Repeat nothing but the lines below running from the one containing "HALL2 pin VCC: 5V -> none" to the one containing "SOIL3 pin AO: A1 -> A0". Keep both end lines.
** Opening Listed entries block **
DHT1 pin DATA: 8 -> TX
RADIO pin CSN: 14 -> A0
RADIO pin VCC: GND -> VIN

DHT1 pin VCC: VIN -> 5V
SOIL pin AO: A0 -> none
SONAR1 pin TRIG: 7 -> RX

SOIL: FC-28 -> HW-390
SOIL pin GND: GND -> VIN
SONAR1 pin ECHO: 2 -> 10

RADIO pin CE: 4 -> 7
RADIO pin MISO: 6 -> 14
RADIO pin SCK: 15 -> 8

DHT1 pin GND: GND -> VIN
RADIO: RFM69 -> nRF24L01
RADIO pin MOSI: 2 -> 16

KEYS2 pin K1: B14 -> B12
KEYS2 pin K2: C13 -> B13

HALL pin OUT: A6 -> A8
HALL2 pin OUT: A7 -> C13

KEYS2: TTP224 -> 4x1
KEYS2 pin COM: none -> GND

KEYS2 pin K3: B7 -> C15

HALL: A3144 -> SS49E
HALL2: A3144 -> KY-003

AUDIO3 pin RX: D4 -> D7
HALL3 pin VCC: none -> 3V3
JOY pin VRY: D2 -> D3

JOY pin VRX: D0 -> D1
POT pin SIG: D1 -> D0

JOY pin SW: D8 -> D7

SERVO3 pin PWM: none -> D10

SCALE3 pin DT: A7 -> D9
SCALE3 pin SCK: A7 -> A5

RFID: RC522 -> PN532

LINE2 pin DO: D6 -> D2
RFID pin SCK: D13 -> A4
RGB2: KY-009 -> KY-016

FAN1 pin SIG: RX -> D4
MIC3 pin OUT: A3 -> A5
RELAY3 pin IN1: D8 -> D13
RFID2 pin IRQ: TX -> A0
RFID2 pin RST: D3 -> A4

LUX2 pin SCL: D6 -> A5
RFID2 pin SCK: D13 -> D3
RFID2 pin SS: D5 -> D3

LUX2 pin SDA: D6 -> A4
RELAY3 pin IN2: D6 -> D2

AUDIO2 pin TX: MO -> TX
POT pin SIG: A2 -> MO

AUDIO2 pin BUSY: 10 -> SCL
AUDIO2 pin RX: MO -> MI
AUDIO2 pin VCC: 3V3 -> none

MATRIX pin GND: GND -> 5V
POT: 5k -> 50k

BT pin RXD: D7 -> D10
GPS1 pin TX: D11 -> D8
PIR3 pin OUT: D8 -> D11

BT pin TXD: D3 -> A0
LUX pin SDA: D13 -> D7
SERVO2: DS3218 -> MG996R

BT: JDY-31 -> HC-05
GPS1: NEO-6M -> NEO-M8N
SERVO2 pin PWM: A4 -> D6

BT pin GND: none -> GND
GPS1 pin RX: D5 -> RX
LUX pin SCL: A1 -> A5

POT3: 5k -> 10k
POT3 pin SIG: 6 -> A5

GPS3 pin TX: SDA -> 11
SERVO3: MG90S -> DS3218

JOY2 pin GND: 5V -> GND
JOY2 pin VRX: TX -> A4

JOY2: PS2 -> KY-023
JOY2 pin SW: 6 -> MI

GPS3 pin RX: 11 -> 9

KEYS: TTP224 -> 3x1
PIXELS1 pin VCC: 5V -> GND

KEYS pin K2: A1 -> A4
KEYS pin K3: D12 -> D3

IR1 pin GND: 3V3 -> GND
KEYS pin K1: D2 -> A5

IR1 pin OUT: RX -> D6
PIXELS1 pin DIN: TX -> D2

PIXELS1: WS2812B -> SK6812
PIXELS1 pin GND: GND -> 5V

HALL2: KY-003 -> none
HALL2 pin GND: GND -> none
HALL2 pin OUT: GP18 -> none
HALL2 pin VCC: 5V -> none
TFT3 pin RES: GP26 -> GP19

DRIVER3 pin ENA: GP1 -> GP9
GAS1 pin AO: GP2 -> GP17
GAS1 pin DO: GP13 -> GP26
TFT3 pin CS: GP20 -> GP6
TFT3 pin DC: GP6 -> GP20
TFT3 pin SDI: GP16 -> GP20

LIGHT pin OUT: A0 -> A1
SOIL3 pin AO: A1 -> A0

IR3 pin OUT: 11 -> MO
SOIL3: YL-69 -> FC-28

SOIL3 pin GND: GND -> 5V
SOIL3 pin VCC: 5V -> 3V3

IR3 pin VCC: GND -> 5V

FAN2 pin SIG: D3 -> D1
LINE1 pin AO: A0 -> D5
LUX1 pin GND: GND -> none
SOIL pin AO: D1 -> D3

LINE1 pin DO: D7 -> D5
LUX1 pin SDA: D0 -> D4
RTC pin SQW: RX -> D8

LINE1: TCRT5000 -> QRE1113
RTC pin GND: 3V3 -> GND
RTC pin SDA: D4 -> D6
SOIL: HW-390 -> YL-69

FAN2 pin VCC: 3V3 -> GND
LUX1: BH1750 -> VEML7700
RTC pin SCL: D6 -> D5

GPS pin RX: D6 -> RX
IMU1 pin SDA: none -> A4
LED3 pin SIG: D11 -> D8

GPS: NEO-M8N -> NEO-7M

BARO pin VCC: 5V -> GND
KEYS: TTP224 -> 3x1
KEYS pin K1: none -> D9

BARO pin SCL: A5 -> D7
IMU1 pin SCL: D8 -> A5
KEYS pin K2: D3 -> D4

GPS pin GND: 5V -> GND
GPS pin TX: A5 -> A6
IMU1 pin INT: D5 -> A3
** Closing Listed entries block **
◆ Output for this exercise:
HALL2 pin VCC: 5V -> none
TFT3 pin RES: GP26 -> GP19

DRIVER3 pin ENA: GP1 -> GP9
GAS1 pin AO: GP2 -> GP17
GAS1 pin DO: GP13 -> GP26
TFT3 pin CS: GP20 -> GP6
TFT3 pin DC: GP6 -> GP20
TFT3 pin SDI: GP16 -> GP20

LIGHT pin OUT: A0 -> A1
SOIL3 pin AO: A1 -> A0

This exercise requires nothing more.